> WORK TO COMPLETE:
Where in the data below does the word "none" appear? Copy every line that has it.

[Object tracking records]
○ ○ ○
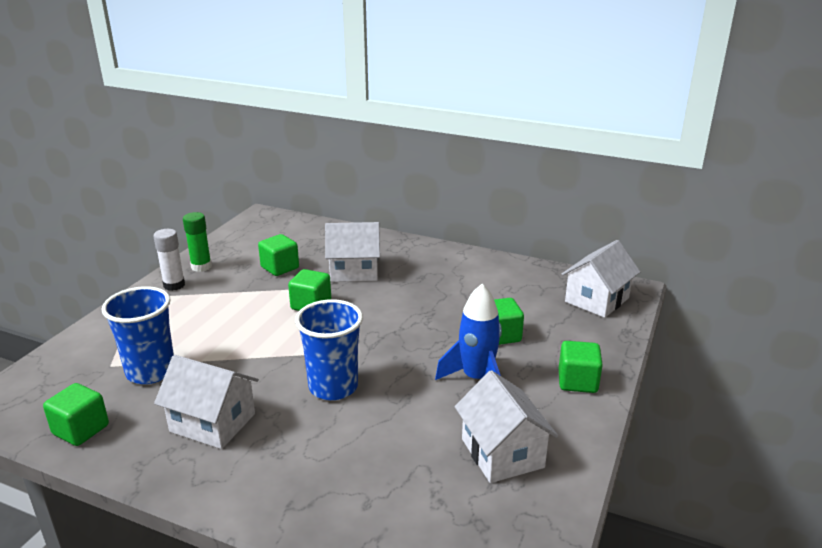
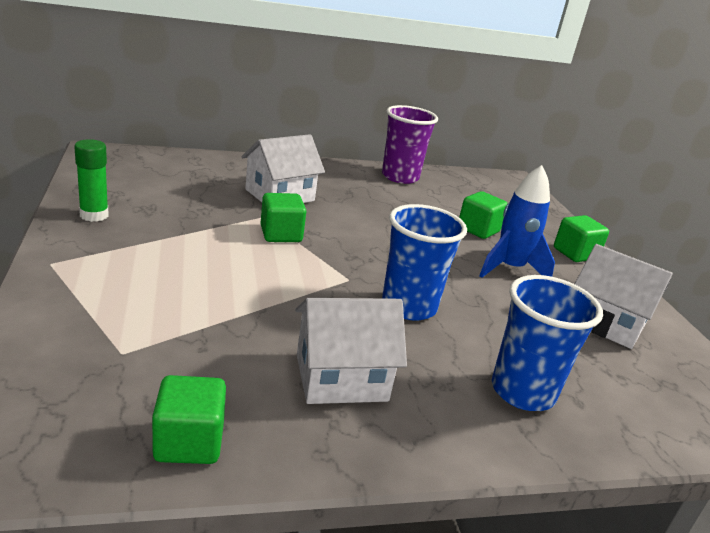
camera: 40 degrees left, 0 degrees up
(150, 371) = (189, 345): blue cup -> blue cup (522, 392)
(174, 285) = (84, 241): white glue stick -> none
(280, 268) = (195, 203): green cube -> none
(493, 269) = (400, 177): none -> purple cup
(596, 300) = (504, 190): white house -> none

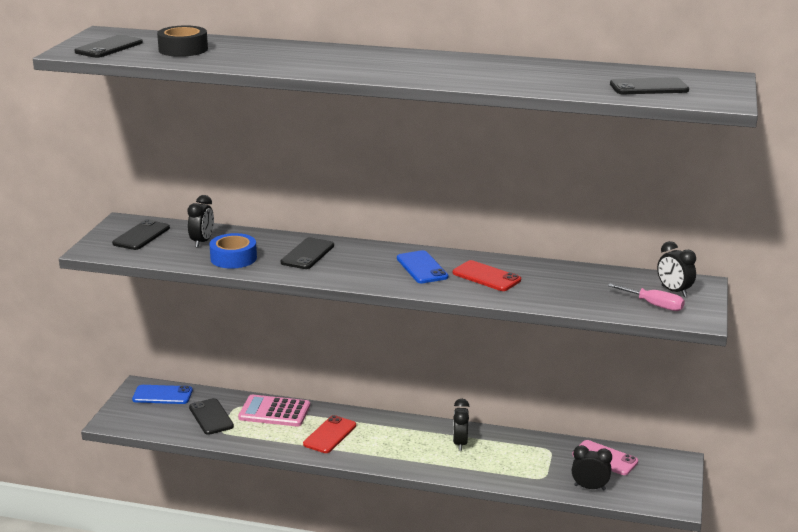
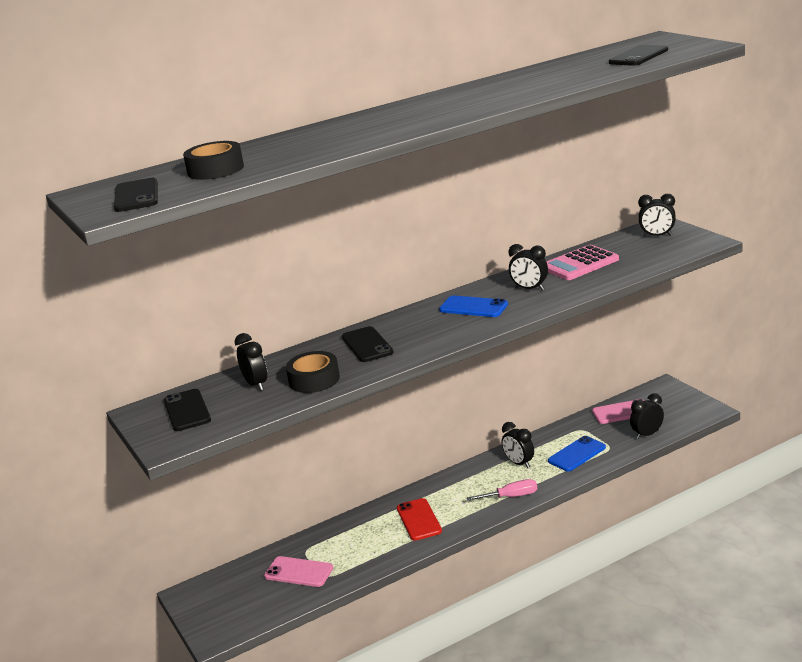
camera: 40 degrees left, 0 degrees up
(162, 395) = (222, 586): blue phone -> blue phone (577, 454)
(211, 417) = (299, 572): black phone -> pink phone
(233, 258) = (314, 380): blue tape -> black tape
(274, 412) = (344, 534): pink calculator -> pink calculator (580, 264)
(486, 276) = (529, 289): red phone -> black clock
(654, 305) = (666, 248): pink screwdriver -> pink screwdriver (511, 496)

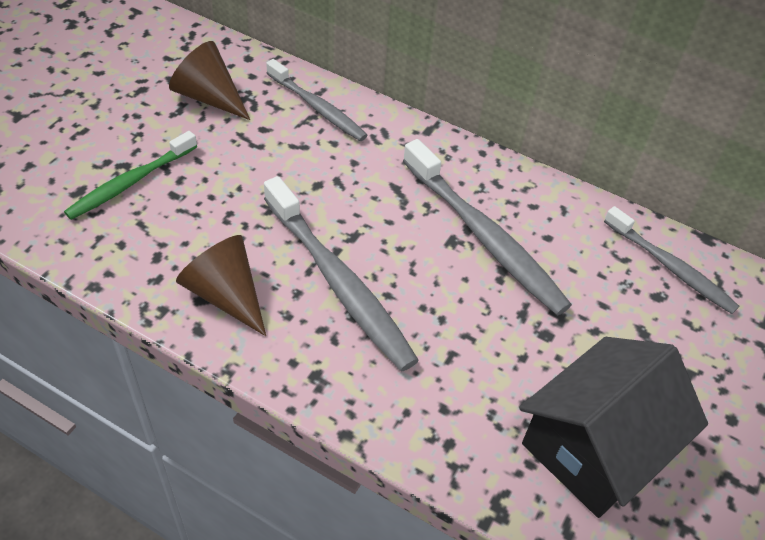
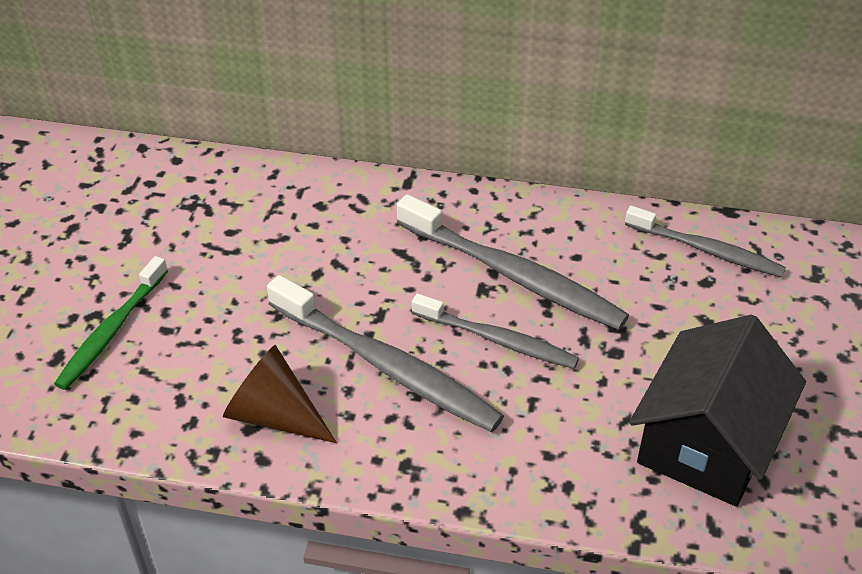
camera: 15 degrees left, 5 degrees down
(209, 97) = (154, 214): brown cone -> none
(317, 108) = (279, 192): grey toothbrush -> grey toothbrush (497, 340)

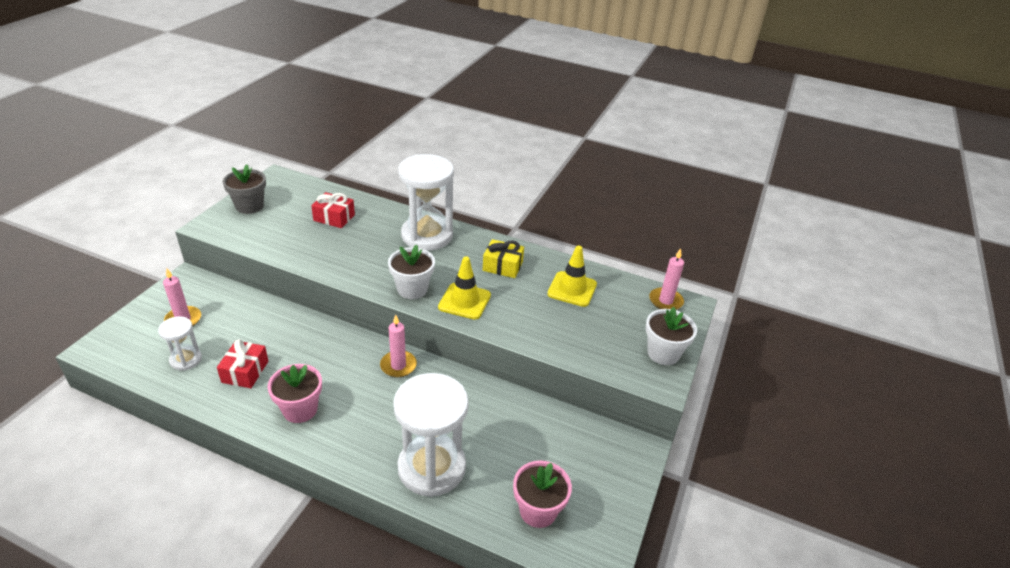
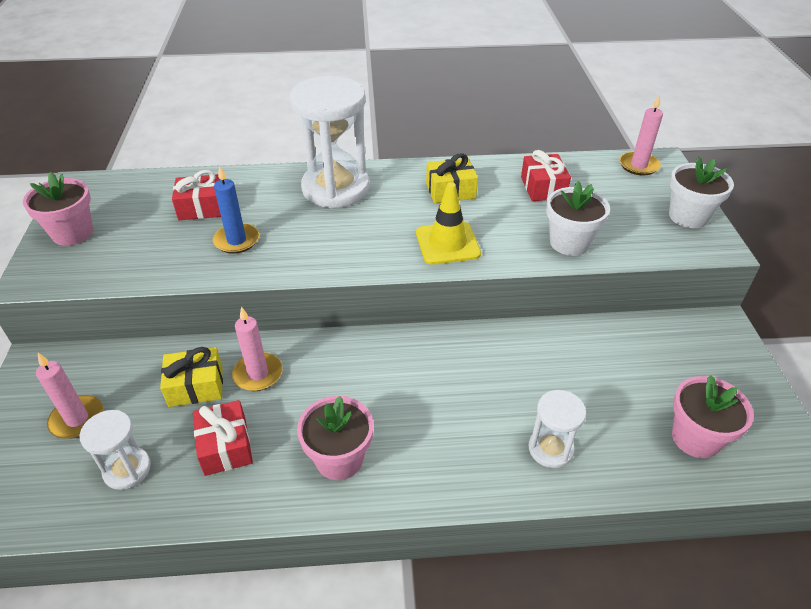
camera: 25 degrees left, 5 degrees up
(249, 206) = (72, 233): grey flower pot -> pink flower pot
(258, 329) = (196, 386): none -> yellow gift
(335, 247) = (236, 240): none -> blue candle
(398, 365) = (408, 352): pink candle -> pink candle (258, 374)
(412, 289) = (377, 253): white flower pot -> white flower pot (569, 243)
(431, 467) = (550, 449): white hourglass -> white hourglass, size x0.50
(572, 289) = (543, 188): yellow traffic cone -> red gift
○ ○ ○
> TASK RESPONSE:
(174, 285) = (84, 241): white glue stick -> none
(280, 268) = (195, 203): green cube -> none
(493, 269) = (400, 177): none -> purple cup
(596, 300) = (504, 190): white house -> none
(209, 97) = (154, 214): brown cone -> none
(258, 329) = (196, 386): none -> yellow gift
(335, 247) = (236, 240): none -> blue candle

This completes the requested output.